Records from a collection
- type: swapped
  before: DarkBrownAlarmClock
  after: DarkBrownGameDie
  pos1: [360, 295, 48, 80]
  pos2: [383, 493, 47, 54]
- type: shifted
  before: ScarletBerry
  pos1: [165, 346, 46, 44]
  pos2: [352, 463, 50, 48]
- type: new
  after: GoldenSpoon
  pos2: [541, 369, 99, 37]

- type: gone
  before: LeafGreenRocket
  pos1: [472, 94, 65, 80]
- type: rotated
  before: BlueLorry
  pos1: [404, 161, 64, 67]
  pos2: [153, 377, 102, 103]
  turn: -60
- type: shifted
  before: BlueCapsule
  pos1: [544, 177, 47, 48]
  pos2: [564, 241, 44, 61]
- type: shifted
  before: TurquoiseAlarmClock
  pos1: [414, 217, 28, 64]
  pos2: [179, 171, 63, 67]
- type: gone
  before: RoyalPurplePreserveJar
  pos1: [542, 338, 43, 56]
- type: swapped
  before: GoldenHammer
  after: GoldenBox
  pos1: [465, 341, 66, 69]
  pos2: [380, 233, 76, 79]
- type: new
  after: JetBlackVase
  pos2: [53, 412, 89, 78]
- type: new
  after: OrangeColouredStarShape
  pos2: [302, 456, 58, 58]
--
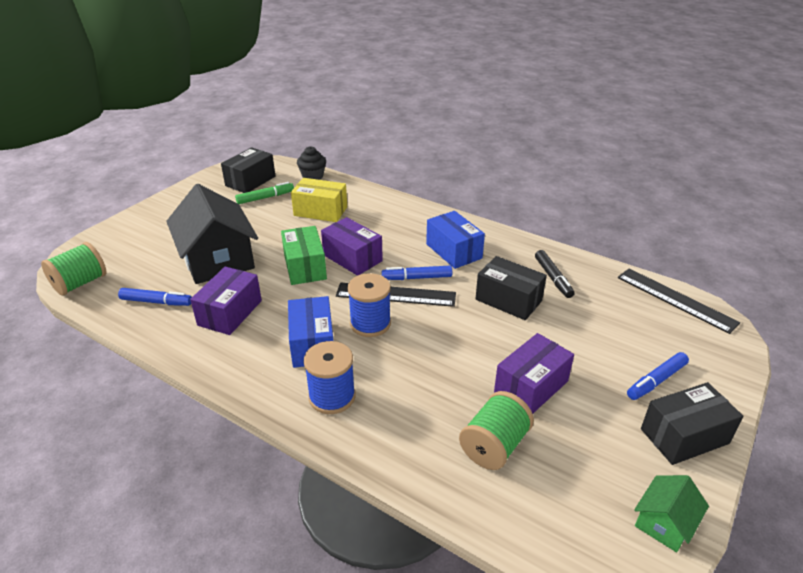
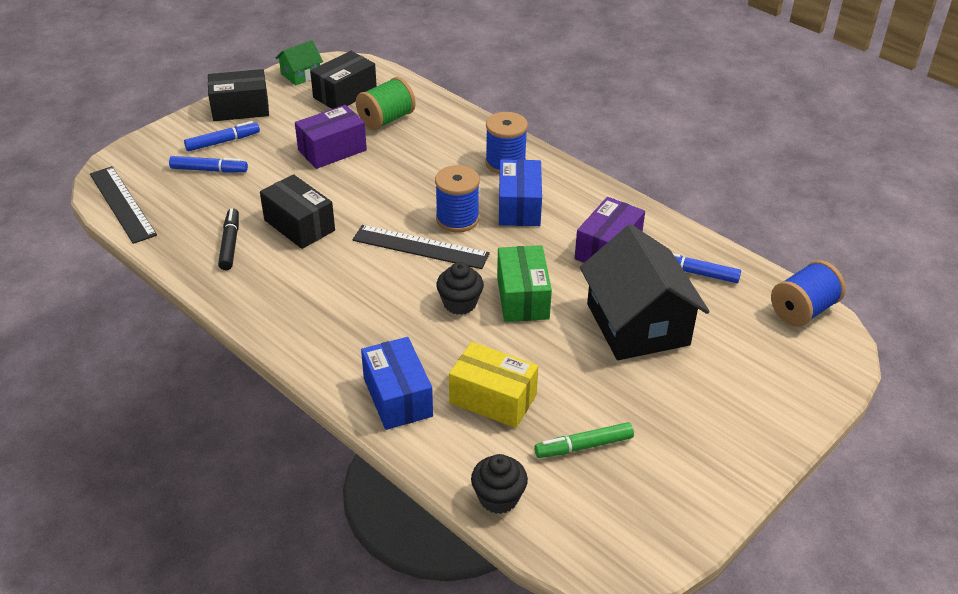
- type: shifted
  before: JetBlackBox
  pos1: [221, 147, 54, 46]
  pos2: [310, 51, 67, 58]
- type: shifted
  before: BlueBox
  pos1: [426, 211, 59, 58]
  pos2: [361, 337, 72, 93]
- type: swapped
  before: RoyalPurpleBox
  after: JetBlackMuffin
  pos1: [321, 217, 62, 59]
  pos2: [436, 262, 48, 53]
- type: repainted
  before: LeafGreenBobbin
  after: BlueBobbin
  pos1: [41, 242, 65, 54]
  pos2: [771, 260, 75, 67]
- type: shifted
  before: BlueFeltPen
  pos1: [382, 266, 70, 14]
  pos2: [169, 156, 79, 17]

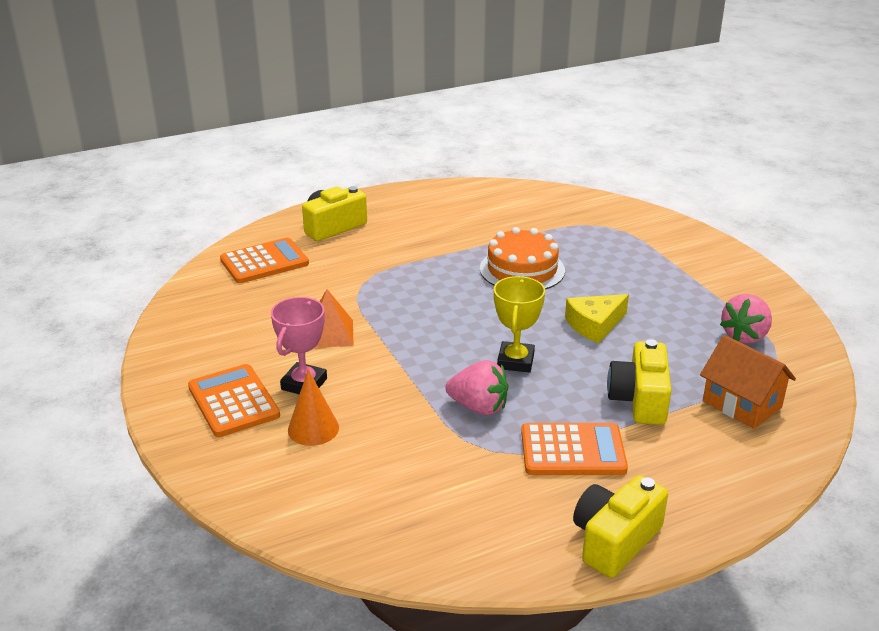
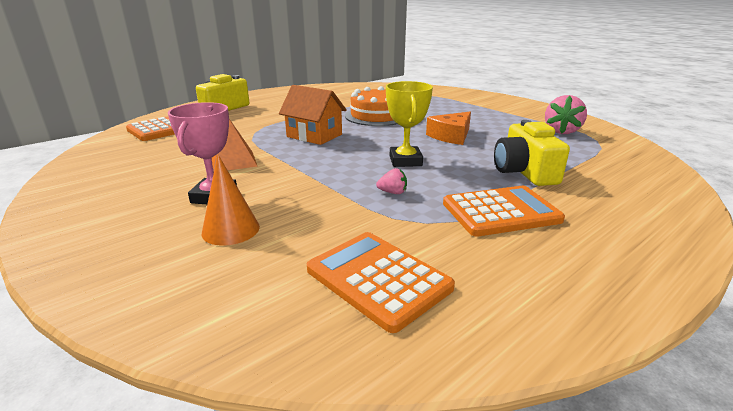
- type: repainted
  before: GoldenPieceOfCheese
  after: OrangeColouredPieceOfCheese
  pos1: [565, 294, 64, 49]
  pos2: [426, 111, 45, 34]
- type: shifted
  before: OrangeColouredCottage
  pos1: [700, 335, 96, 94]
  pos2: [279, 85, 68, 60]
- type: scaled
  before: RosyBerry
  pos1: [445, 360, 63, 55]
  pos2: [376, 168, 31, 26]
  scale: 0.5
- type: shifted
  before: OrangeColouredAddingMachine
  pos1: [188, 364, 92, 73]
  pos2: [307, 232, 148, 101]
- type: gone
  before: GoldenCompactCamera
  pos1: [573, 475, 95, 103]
* * *
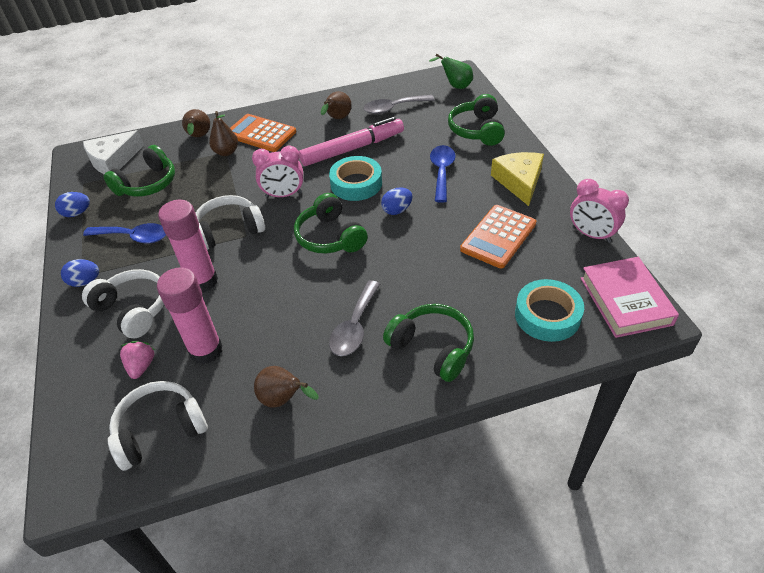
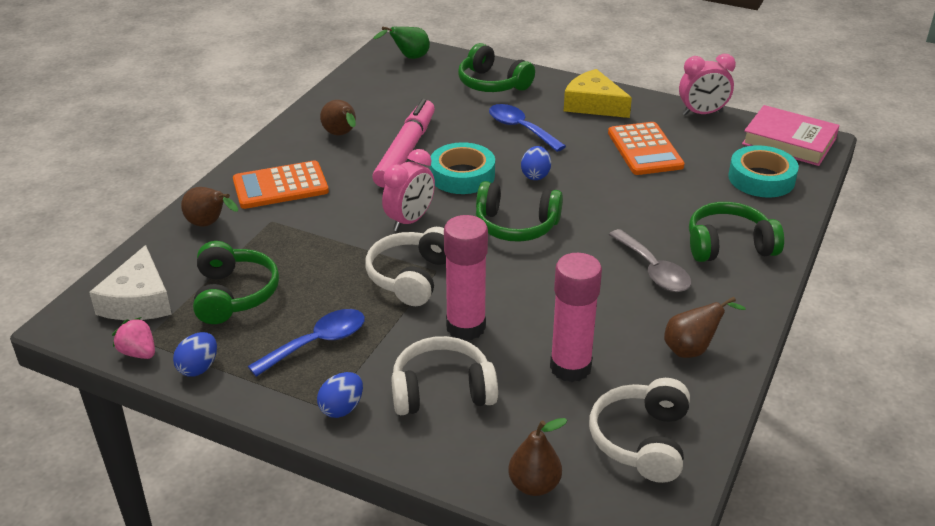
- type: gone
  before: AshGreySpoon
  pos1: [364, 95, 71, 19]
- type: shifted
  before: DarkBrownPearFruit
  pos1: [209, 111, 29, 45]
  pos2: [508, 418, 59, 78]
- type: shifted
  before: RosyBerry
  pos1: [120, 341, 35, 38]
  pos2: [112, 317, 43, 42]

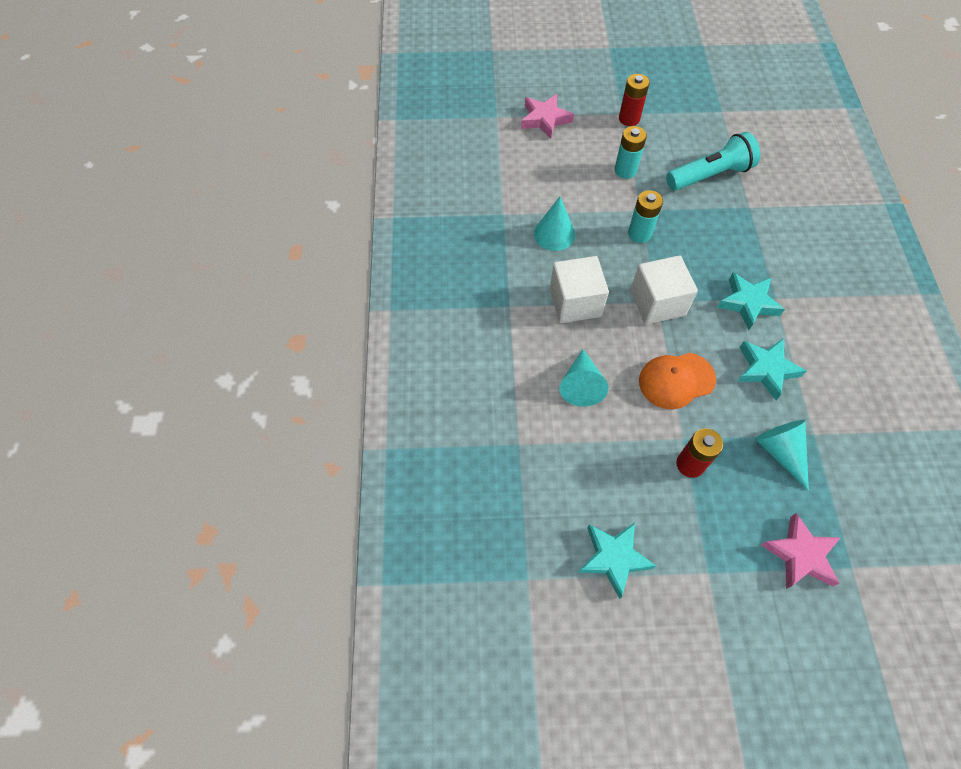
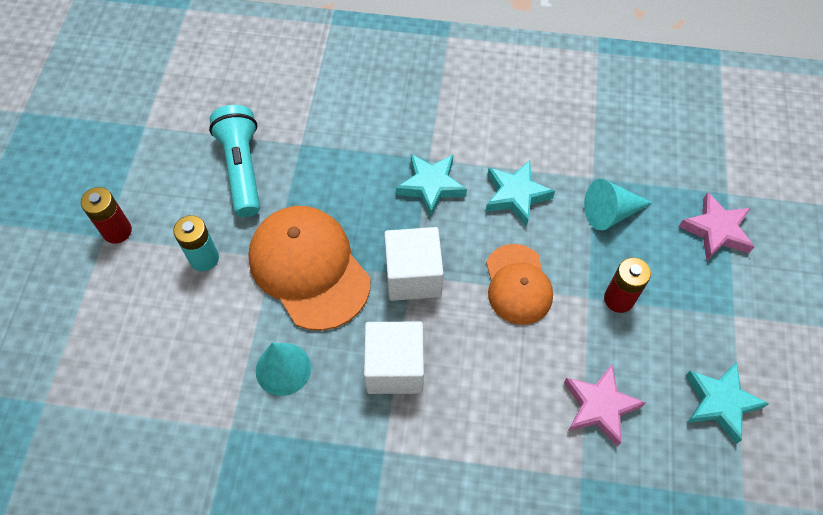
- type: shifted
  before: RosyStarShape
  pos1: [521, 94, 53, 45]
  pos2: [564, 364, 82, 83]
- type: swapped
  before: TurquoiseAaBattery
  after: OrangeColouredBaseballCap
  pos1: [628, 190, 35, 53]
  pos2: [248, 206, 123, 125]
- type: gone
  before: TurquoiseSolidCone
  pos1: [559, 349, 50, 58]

◆ Problem requirements ◆
Above are the records; repeat exactly the lines from the one holding "pos1: [165, 346, 46, 44]" down to the one holding "after: GoldenSpoon", end lines included.

◆ Solution to the exercise ◆
  pos1: [165, 346, 46, 44]
  pos2: [352, 463, 50, 48]
- type: new
  after: GoldenSpoon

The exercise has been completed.